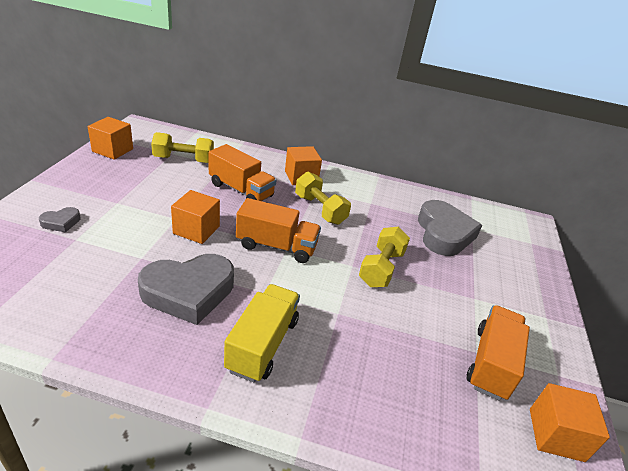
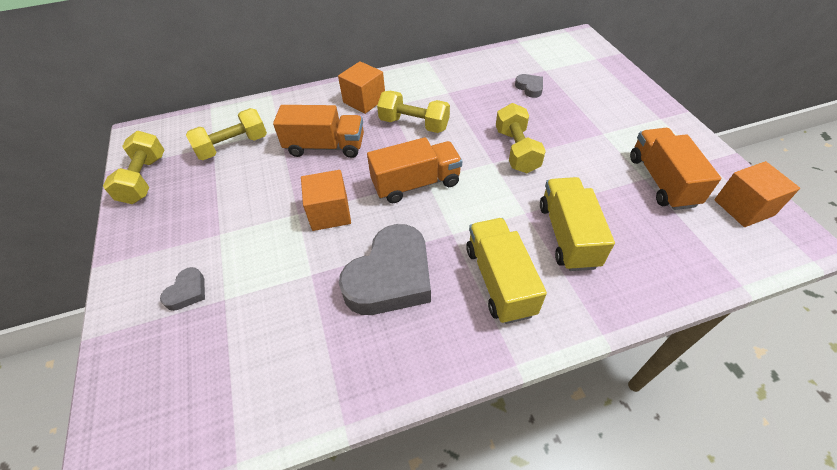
camera: 25 degrees left, 15 degrees up
(112, 150) = (144, 179): orange cube -> yellow dumbbell
(355, 349) = (567, 235): none -> yellow truck
(443, 233) = (530, 88): grey heart -> grey heart, size x0.44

──────────

--- Task brief ---
What lines of the material above hold the string "yellow"? Please copy them.

--- Answer to the problem ---
(112, 150) = (144, 179): orange cube -> yellow dumbbell
(355, 349) = (567, 235): none -> yellow truck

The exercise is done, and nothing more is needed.